## TO BE DONE
Gather every line of the items below that contains the word "order", and copy each of those lines in full.

Element and text position data:
┌──
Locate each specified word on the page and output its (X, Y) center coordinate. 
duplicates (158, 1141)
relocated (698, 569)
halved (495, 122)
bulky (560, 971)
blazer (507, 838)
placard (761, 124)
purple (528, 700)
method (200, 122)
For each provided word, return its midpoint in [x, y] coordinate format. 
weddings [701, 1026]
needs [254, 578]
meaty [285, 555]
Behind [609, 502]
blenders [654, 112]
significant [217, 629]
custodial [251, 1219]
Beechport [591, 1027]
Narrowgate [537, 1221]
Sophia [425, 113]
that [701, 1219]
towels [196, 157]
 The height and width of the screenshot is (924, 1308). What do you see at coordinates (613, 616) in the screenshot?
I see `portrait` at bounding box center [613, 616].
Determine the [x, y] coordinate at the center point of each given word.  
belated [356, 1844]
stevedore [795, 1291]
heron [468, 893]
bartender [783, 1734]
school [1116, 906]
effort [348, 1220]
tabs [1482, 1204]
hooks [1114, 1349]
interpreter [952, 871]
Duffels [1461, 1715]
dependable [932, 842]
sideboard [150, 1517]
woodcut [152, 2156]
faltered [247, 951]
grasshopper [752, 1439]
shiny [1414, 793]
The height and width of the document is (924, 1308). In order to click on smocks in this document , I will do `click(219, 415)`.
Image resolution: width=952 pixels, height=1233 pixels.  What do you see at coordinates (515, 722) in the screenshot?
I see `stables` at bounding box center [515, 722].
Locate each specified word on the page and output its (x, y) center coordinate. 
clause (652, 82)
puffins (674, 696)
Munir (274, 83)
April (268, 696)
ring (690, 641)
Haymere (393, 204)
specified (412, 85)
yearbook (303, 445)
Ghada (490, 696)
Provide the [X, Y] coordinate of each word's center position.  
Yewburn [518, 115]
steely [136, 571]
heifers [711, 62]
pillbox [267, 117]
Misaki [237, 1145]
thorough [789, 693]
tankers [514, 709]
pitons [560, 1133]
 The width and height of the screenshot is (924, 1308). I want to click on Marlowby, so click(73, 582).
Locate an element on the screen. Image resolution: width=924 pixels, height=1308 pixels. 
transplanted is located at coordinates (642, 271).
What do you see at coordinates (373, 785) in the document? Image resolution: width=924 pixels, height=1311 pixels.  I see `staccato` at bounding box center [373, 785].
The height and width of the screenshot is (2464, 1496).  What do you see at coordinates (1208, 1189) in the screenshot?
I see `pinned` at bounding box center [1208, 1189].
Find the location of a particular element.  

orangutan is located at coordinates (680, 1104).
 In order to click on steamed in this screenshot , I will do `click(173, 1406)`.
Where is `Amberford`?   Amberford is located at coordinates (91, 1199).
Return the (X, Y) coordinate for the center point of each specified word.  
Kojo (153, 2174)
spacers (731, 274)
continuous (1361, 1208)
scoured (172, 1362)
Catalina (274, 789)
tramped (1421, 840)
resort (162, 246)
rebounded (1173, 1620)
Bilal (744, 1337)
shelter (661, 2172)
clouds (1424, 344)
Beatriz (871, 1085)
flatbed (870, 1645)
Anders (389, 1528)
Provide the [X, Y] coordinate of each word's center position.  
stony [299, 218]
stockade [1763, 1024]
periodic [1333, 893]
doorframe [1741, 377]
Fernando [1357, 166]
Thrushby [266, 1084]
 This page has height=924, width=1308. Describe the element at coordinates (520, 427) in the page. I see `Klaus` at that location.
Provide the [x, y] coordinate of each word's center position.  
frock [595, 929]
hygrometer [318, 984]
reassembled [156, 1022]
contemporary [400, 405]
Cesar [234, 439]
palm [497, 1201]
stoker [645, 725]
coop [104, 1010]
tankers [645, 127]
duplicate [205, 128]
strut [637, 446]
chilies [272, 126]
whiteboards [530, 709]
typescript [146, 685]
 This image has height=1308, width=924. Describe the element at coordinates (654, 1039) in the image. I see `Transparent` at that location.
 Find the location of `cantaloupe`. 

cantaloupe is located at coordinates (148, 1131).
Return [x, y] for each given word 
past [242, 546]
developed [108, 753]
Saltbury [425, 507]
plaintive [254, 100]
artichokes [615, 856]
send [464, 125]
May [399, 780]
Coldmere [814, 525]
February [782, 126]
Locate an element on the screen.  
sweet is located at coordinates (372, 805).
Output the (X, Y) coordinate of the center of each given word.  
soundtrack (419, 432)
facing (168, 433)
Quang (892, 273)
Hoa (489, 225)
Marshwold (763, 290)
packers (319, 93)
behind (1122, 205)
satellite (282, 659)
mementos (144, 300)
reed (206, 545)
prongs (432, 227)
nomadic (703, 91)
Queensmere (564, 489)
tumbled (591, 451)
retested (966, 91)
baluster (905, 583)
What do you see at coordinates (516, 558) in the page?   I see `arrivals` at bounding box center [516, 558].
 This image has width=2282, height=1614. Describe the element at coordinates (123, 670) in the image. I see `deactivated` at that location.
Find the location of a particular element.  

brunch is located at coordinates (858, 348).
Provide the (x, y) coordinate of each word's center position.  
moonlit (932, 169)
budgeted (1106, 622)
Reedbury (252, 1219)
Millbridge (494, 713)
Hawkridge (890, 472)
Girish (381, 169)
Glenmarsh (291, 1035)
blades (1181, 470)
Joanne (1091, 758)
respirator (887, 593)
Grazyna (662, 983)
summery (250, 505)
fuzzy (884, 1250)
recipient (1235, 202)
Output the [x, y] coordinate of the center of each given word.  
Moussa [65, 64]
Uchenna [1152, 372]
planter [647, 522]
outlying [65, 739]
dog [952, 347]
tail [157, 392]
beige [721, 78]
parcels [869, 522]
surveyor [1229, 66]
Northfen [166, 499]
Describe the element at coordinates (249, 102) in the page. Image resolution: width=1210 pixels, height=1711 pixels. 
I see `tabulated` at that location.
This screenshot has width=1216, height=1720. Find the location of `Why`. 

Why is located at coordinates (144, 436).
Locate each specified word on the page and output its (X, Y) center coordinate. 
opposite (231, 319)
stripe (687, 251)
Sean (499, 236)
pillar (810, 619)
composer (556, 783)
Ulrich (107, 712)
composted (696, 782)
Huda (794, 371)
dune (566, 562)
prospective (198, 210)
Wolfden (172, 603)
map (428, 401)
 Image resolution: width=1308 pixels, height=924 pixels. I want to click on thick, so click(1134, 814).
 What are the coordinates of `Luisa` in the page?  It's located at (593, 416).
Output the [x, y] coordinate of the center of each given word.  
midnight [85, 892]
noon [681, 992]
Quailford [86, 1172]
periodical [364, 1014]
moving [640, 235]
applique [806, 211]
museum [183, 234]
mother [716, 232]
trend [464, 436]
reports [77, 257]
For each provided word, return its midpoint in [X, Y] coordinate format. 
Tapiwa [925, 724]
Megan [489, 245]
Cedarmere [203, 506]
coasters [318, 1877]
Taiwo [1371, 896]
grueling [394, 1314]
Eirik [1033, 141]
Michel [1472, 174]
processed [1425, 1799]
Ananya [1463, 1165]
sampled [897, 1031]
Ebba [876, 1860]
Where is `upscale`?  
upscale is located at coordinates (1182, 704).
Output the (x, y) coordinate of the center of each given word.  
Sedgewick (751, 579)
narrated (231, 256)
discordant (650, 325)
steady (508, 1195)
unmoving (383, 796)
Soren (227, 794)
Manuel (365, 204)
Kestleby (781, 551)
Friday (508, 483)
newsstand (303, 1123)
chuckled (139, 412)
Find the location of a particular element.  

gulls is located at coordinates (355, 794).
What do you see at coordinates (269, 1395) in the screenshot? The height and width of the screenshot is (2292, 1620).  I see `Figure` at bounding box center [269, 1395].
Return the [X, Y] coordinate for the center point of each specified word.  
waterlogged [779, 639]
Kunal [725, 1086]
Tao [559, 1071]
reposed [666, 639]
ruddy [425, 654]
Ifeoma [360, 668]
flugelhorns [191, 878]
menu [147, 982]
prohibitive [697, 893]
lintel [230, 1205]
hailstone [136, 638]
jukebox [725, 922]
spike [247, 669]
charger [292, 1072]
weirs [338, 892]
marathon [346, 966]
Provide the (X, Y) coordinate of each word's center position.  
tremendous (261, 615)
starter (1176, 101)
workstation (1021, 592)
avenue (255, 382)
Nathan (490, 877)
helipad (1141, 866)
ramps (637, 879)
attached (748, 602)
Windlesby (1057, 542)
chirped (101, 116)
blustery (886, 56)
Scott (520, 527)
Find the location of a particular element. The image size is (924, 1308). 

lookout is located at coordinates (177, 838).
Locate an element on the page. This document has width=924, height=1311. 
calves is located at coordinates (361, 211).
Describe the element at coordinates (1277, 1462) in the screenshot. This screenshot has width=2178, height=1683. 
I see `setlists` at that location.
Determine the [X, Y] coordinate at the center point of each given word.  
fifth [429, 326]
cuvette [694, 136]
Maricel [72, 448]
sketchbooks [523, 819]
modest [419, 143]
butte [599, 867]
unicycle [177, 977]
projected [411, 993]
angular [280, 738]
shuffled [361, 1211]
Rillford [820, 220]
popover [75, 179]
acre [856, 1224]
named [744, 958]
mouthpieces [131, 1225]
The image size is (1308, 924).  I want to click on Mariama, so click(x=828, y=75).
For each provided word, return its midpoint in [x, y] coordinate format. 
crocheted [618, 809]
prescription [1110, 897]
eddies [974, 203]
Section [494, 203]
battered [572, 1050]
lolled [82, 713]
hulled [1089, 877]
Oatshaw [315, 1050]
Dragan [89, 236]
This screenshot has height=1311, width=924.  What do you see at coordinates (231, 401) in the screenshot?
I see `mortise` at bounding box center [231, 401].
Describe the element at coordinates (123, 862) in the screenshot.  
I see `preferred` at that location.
└──
## IN RESPONSE
The height and width of the document is (924, 1308). In order to click on smocks in this document , I will do `click(219, 415)`.
 In order to click on steamed in this screenshot , I will do `click(173, 1406)`.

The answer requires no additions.